• EXERCISE AIM: Track down each line below containing the string "none" and copy it.

-*-

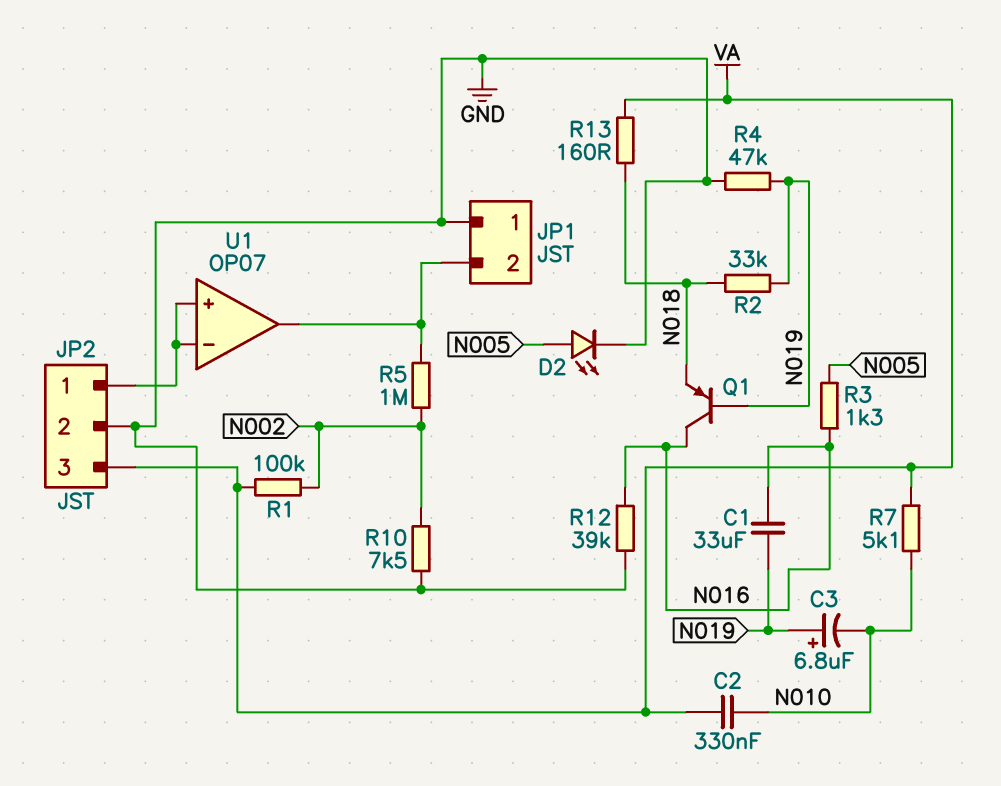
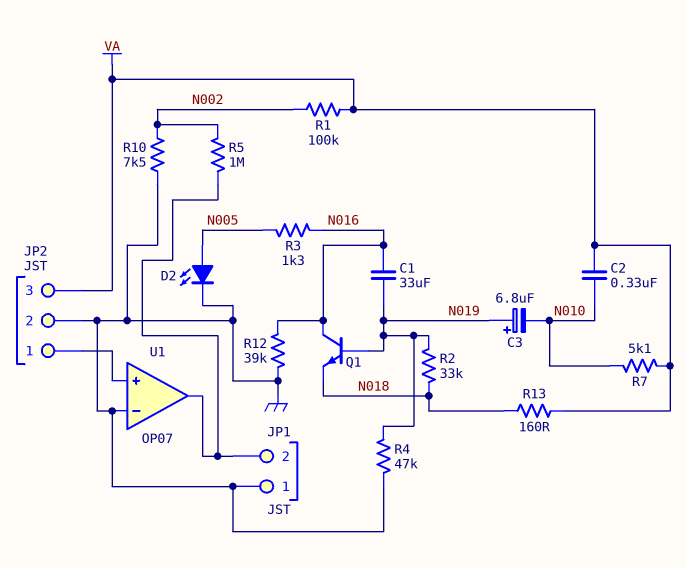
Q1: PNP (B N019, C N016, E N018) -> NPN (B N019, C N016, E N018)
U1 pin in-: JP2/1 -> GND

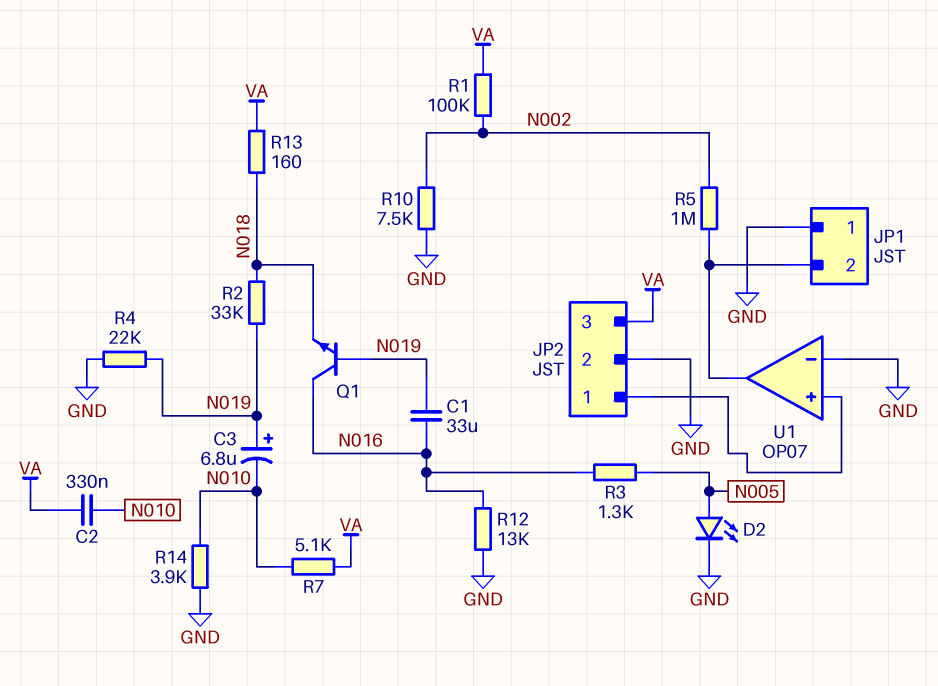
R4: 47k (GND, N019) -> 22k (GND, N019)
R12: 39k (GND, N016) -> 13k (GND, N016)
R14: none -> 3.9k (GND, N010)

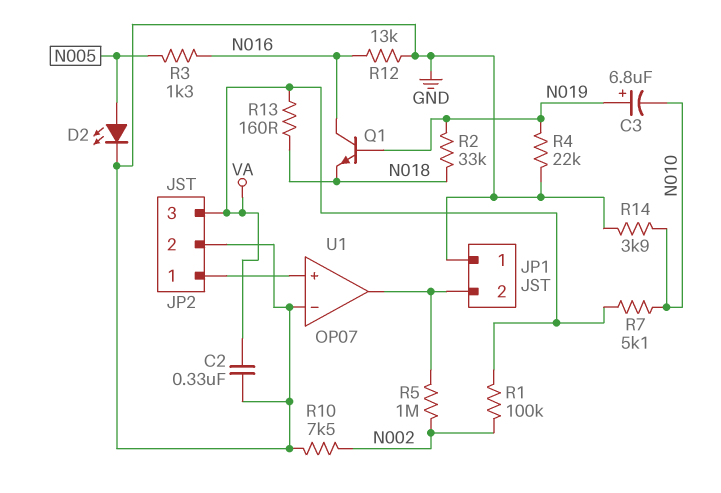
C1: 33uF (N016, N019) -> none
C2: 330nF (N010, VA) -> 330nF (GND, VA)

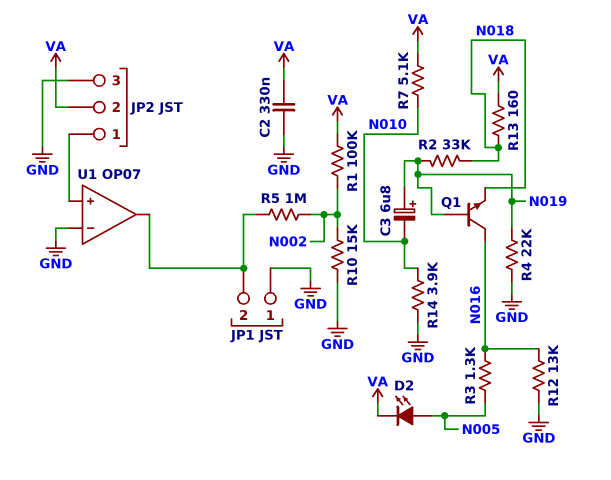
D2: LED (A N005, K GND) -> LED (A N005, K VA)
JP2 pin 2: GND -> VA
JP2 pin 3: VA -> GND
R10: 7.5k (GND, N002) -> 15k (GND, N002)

-*-

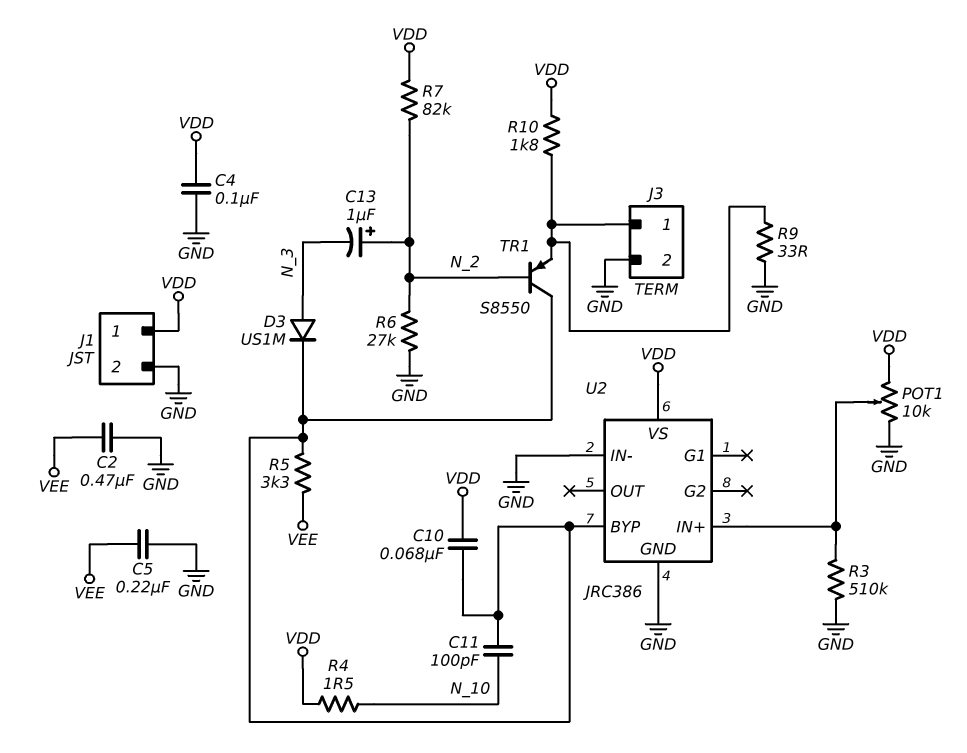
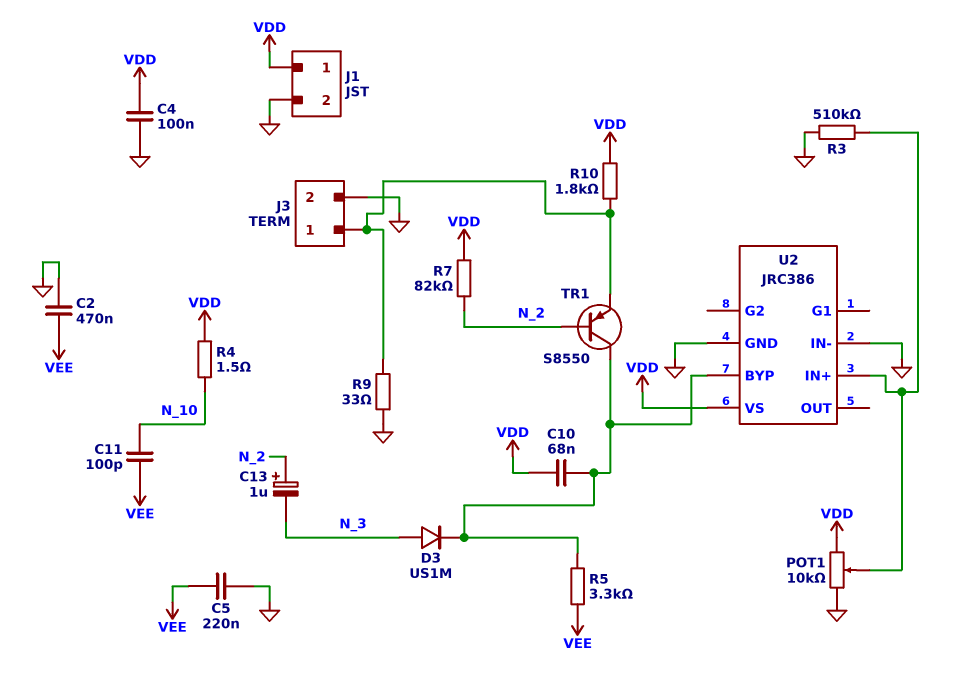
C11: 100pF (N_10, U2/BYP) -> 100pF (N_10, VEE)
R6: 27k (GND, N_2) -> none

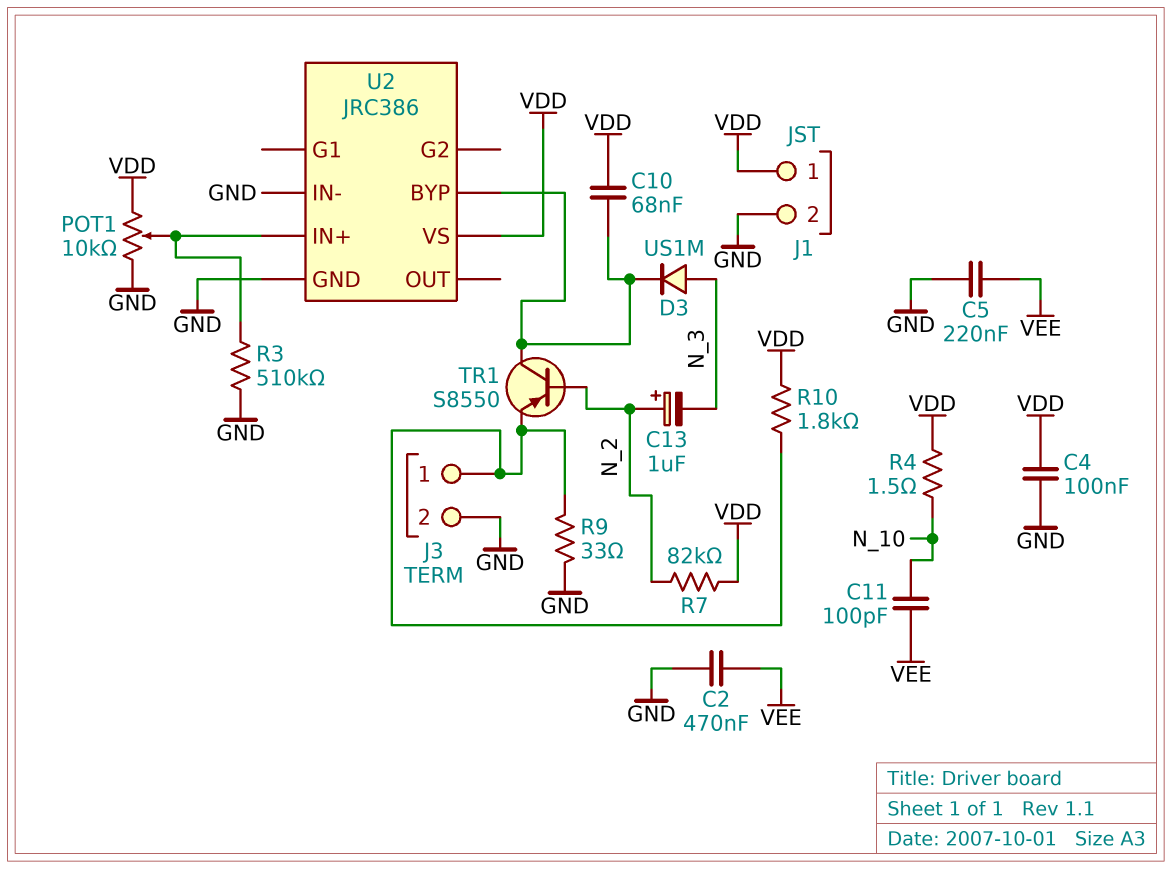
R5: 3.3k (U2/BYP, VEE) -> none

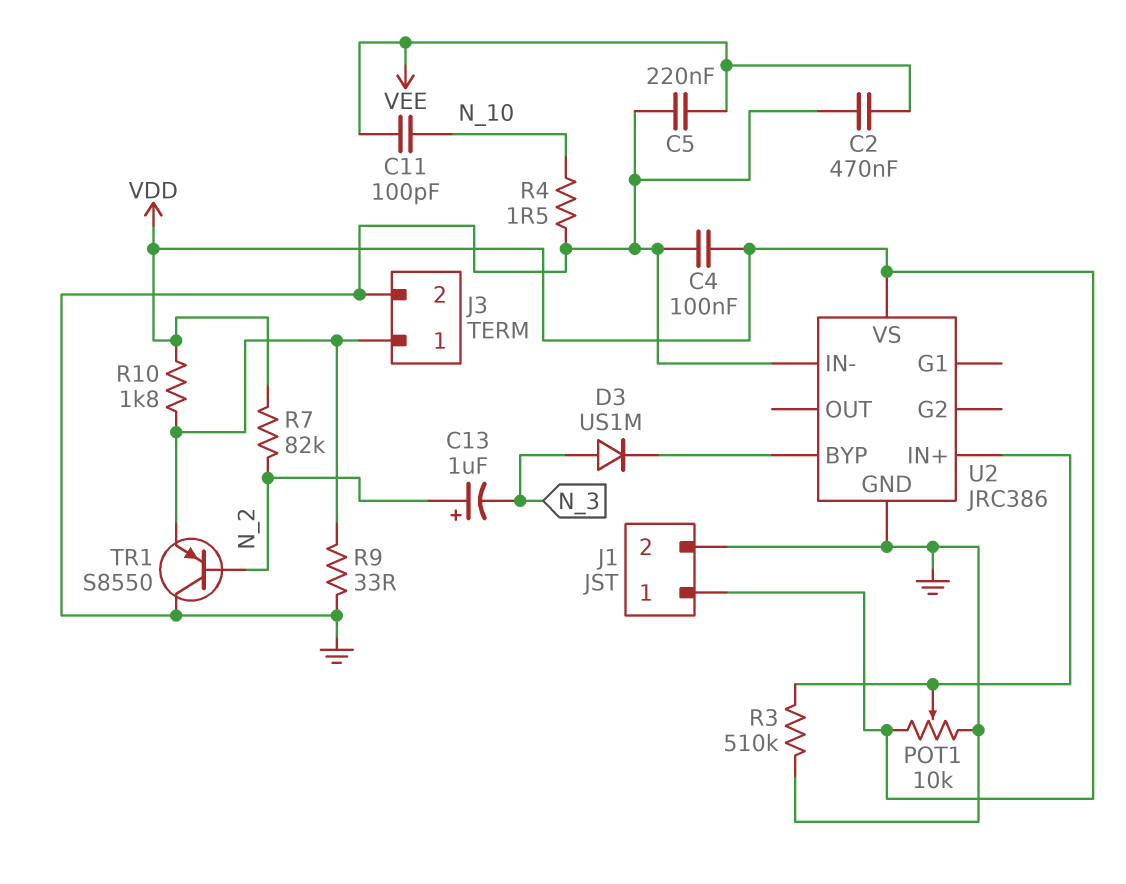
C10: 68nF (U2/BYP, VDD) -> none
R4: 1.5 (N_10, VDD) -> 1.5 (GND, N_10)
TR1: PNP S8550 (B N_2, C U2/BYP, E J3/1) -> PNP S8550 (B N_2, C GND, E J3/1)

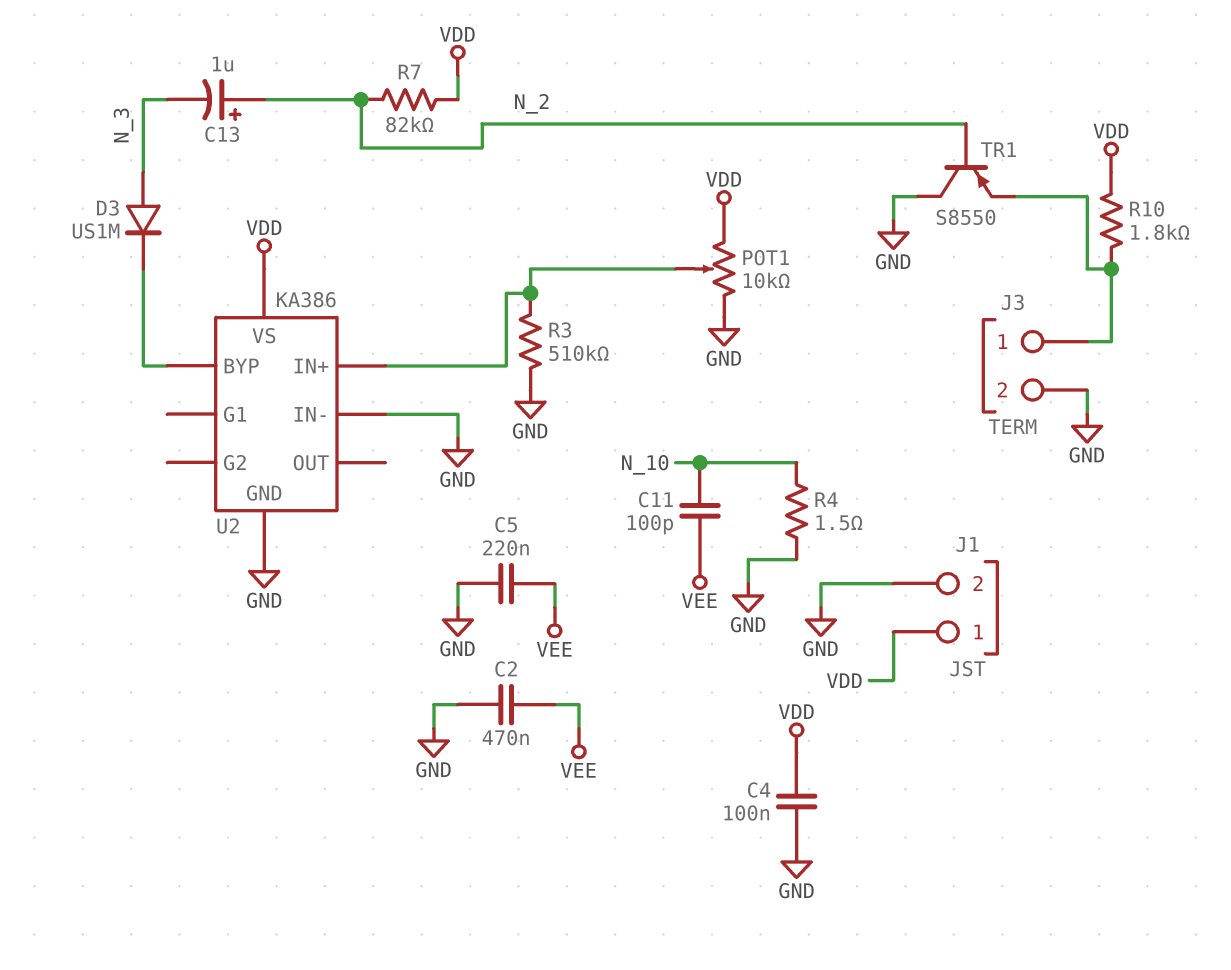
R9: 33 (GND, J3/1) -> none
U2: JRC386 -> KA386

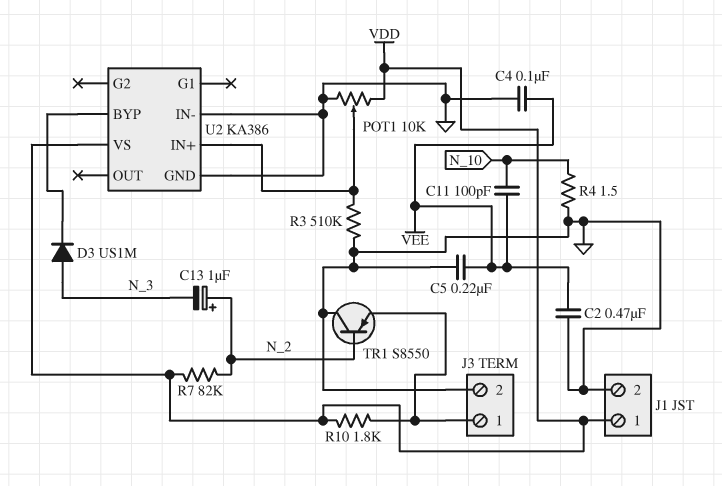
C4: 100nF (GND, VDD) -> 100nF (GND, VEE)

-*-

• EXPECTED ANSWER:
R14: none -> 3.9k (GND, N010)
C1: 33uF (N016, N019) -> none
R6: 27k (GND, N_2) -> none
R5: 3.3k (U2/BYP, VEE) -> none
C10: 68nF (U2/BYP, VDD) -> none
R9: 33 (GND, J3/1) -> none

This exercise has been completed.